(Items from a data source)
------------------------------

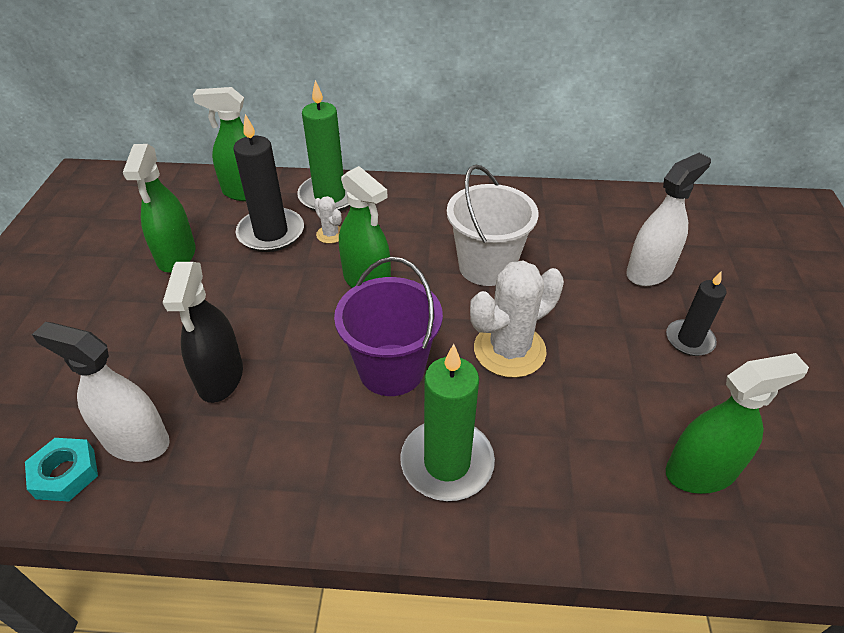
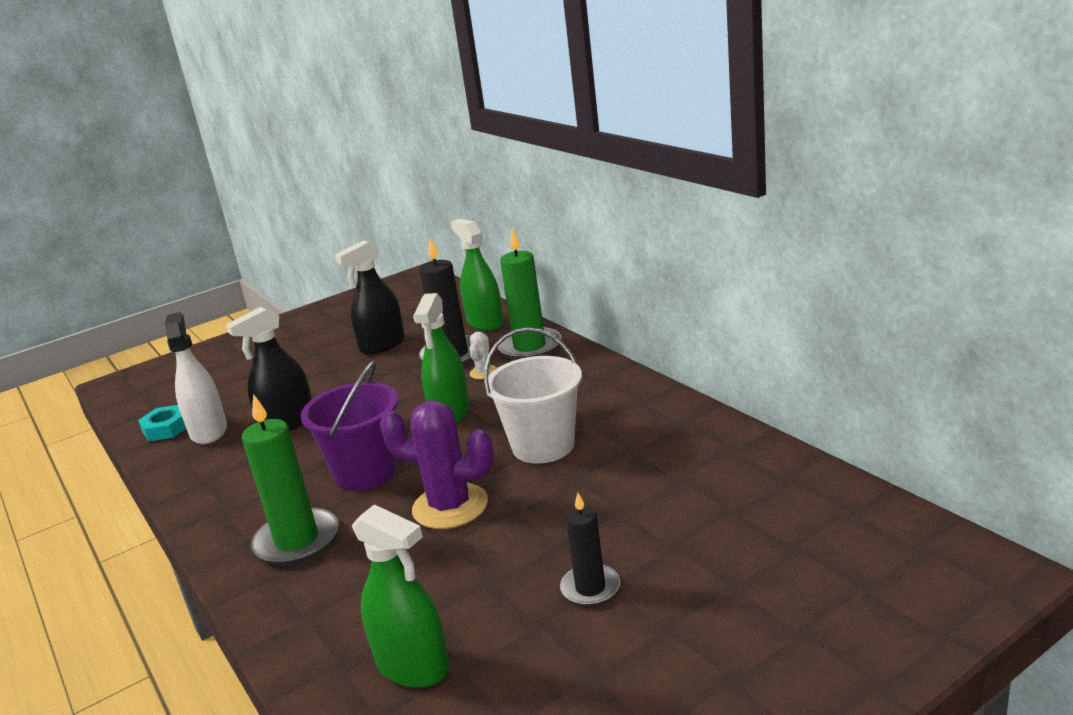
camera: 55 degrees right, 20 degrees down
(176, 255) = (382, 345): green spray bottle -> black spray bottle
(509, 350) = (450, 506): white cactus -> purple cactus
(649, 271) = (666, 522): white spray bottle -> none

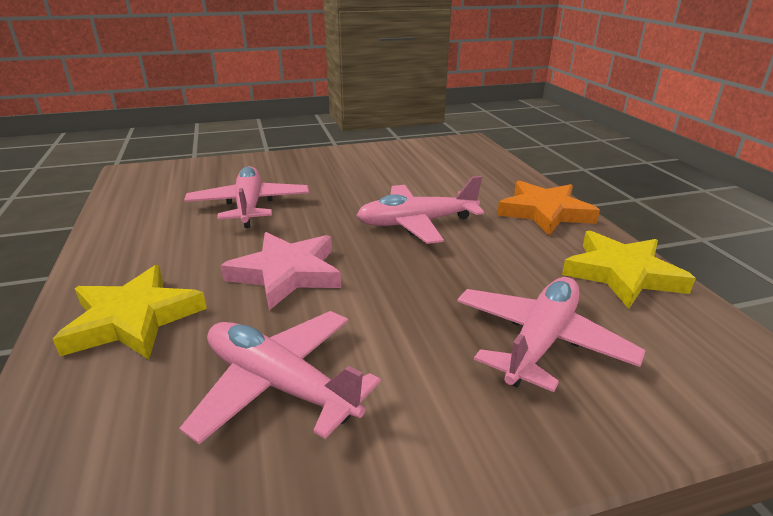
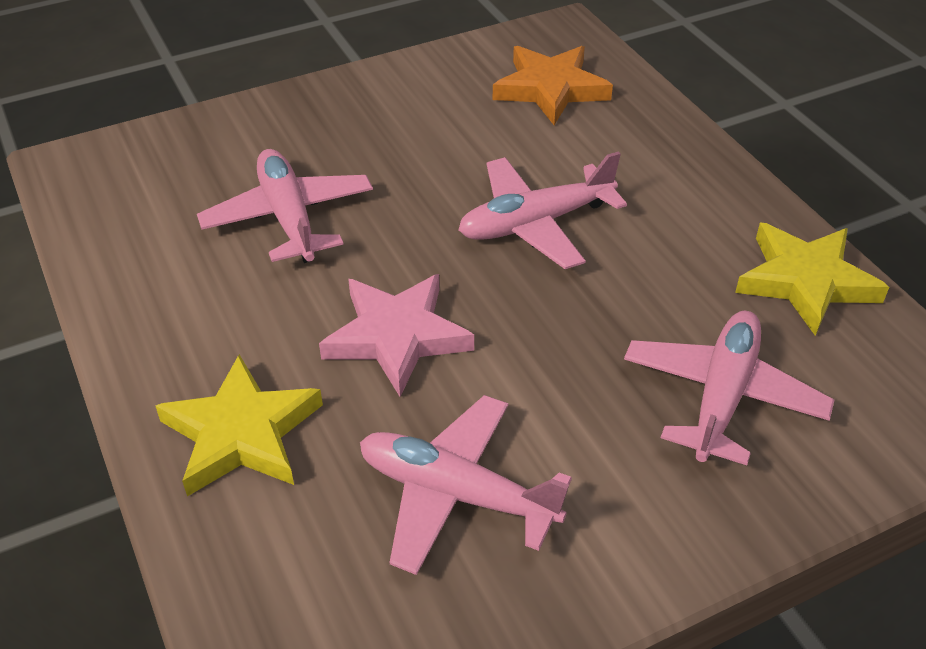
camera: 10 degrees left, 15 degrees up
(544, 212) = (701, 181): orange star -> orange star (550, 89)

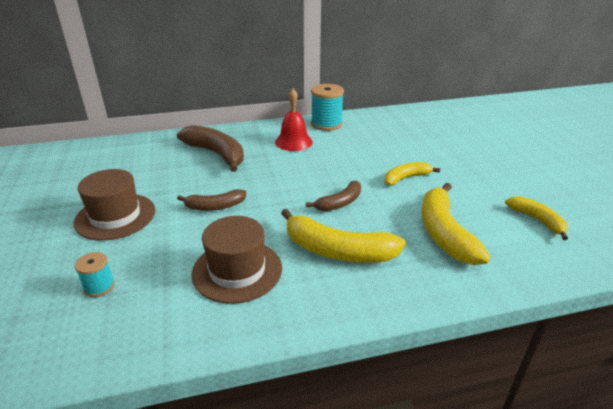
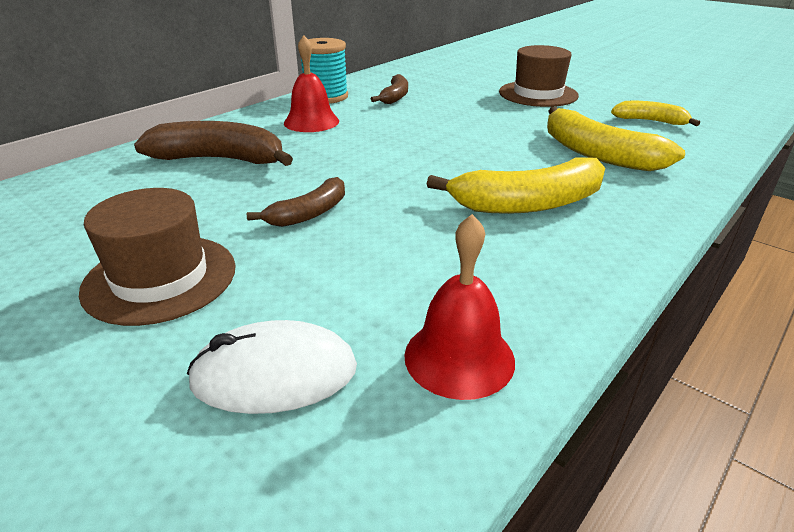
camera: 35 degrees left, 0 degrees up
(99, 287) = (274, 374): turquoise spool -> white mouse
(174, 321) = (459, 357): none -> red bell
(237, 270) = (449, 267): brown hat -> brown hat (538, 94)
(339, 203) = (459, 161): brown banana -> brown banana (395, 97)
(406, 178) = (490, 121): yellow banana -> none

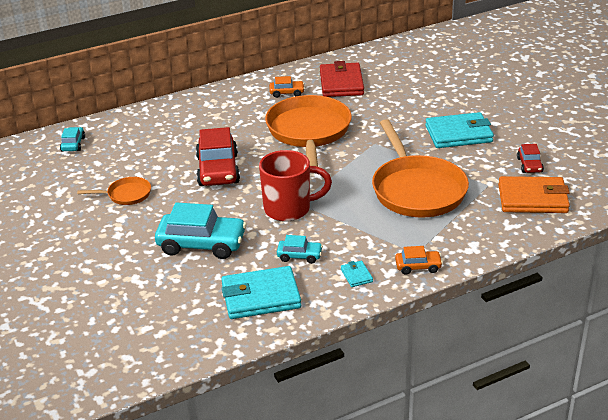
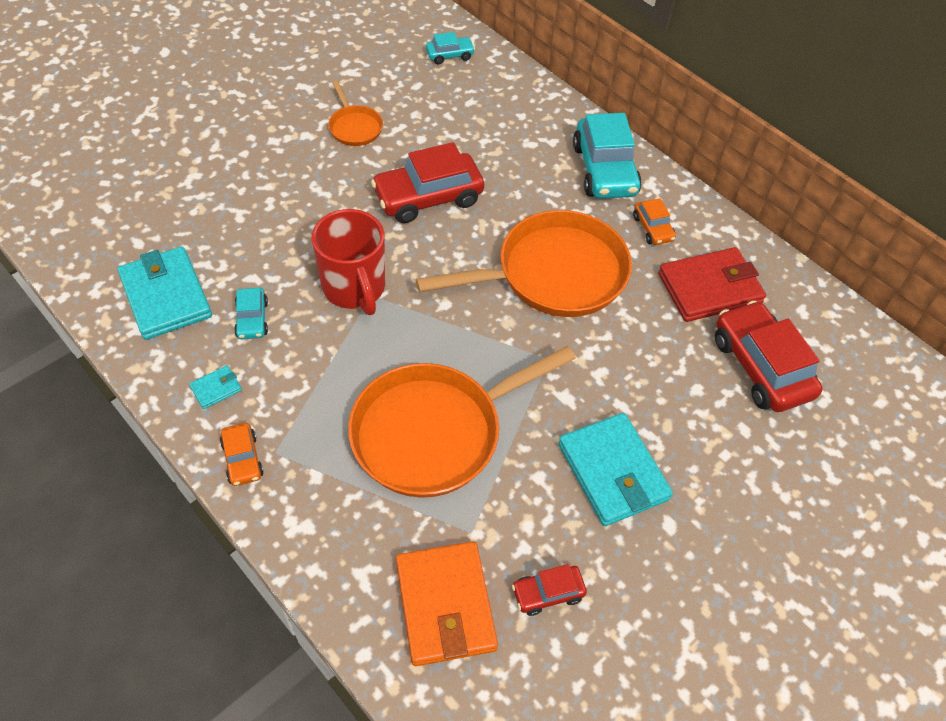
camera: 70 degrees right, 20 degrees up
(202, 244) = (265, 218): turquoise car -> turquoise car (604, 170)
(402, 79) = (760, 366): none -> red car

------------------------------

• **Directions**:
An exact copy of the entries above is required; pictures are not part of it.

• **Expected output**:
camera: 55 degrees right, 20 degrees down
(176, 255) = (382, 345): green spray bottle -> black spray bottle
(509, 350) = (450, 506): white cactus -> purple cactus
(649, 271) = (666, 522): white spray bottle -> none

camera: 10 degrees left, 15 degrees up
(544, 212) = (701, 181): orange star -> orange star (550, 89)

camera: 35 degrees left, 0 degrees up
(99, 287) = (274, 374): turquoise spool -> white mouse
(174, 321) = (459, 357): none -> red bell
(237, 270) = (449, 267): brown hat -> brown hat (538, 94)
(339, 203) = (459, 161): brown banana -> brown banana (395, 97)
(406, 178) = (490, 121): yellow banana -> none

camera: 70 degrees right, 20 degrees up
(202, 244) = (265, 218): turquoise car -> turquoise car (604, 170)
(402, 79) = (760, 366): none -> red car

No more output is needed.